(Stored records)
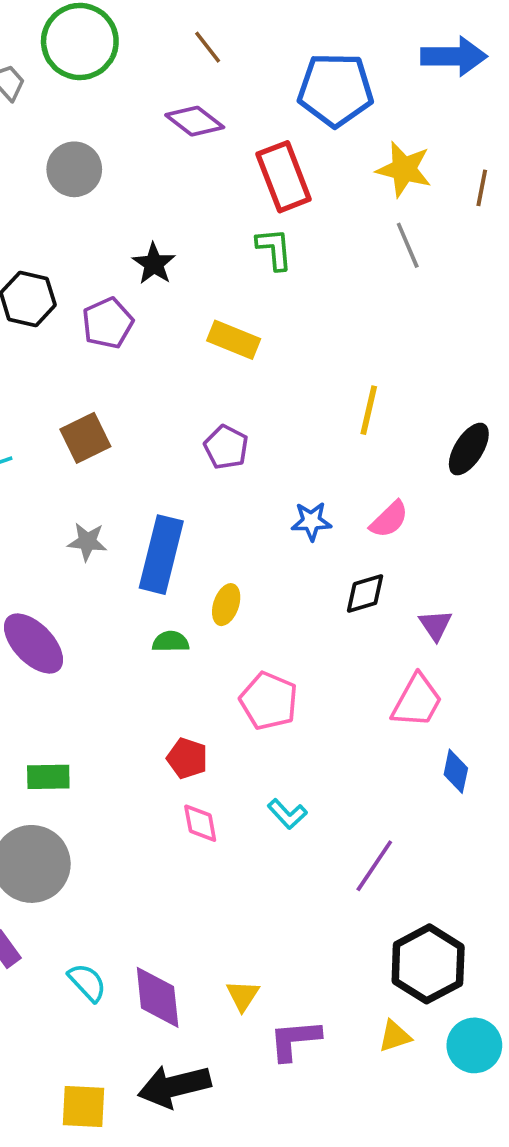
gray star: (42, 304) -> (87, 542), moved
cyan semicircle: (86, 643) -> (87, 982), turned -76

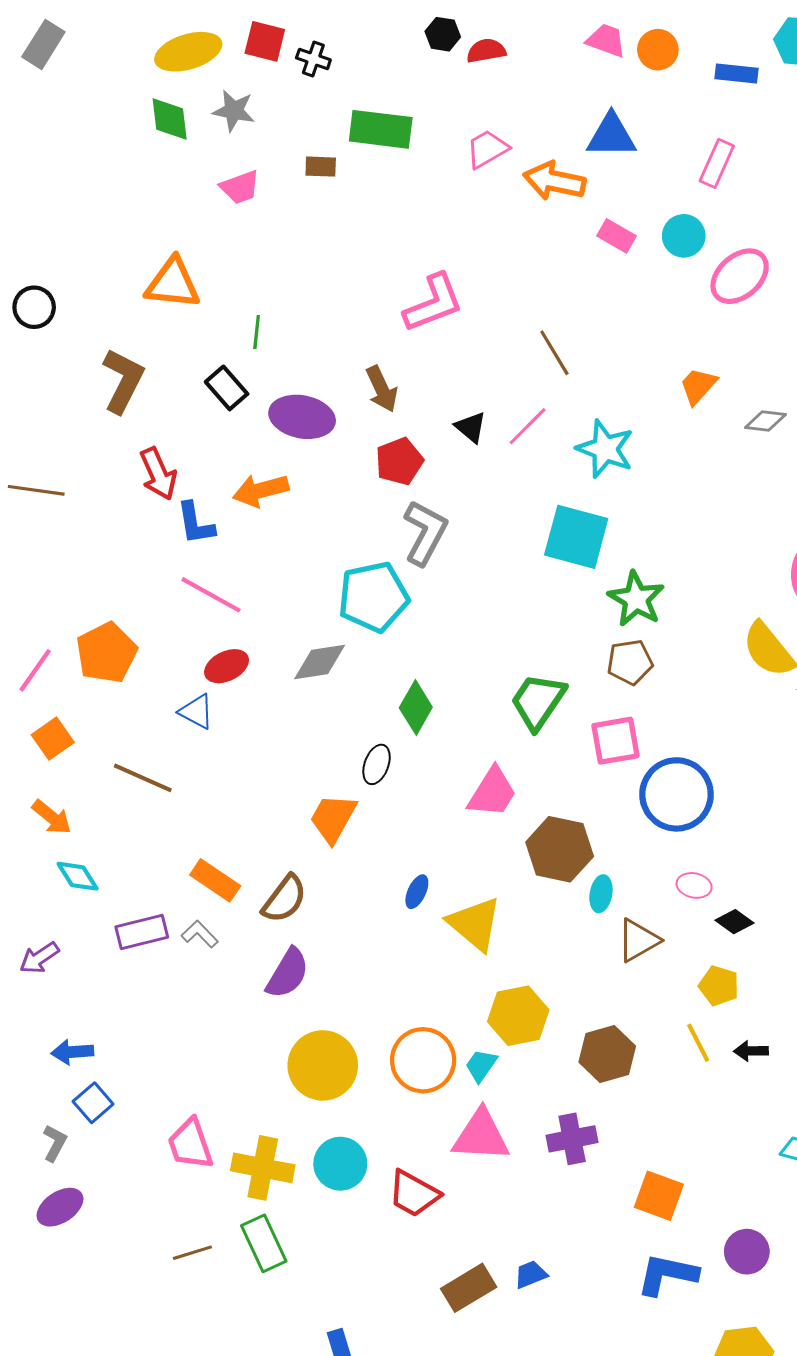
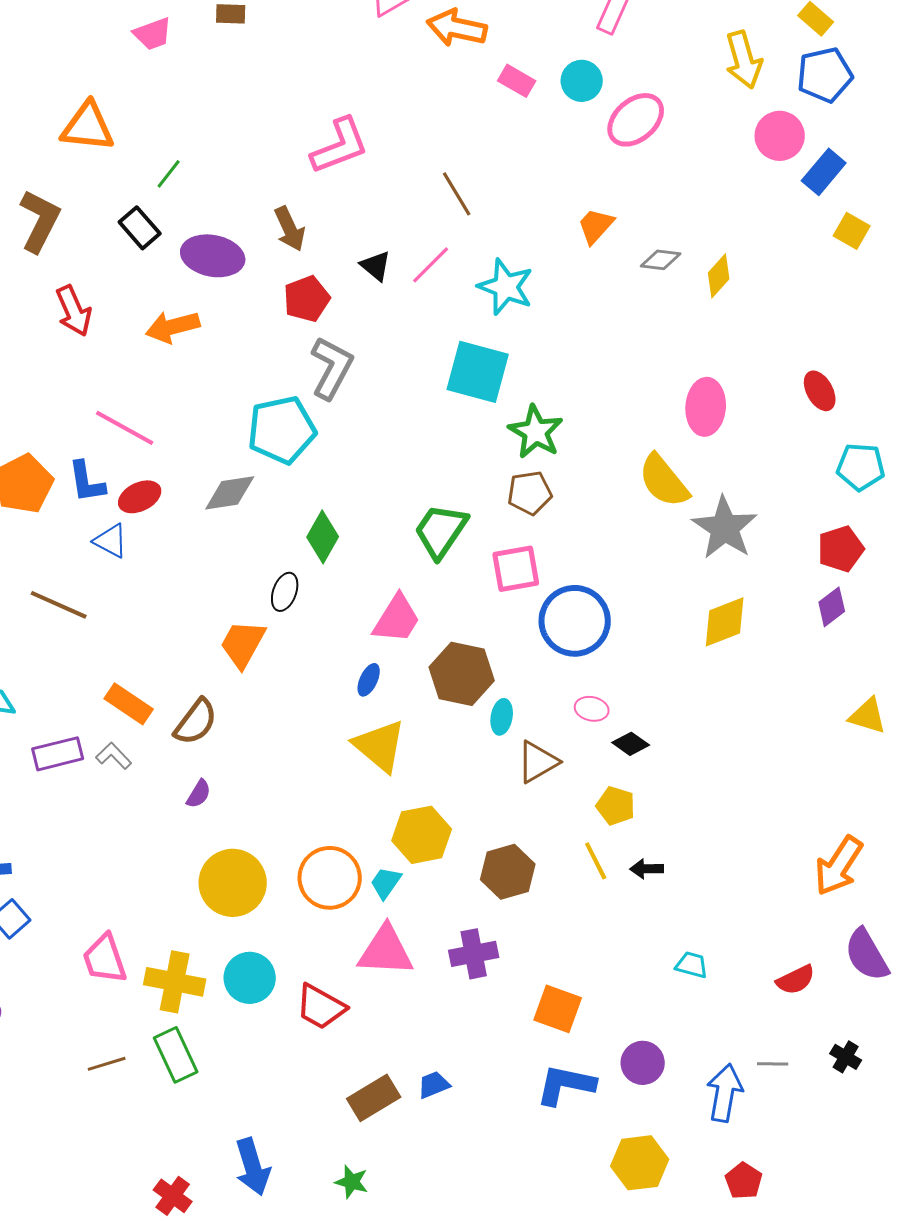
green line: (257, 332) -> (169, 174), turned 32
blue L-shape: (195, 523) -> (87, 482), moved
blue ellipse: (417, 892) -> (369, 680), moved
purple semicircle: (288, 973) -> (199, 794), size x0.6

▸ WHAT THE TASK ASKS:
Check each line above for the string "blue" and copy those that have it.

▸ WORKED SOLUTION:
blue L-shape: (195, 523) -> (87, 482), moved
blue ellipse: (417, 892) -> (369, 680), moved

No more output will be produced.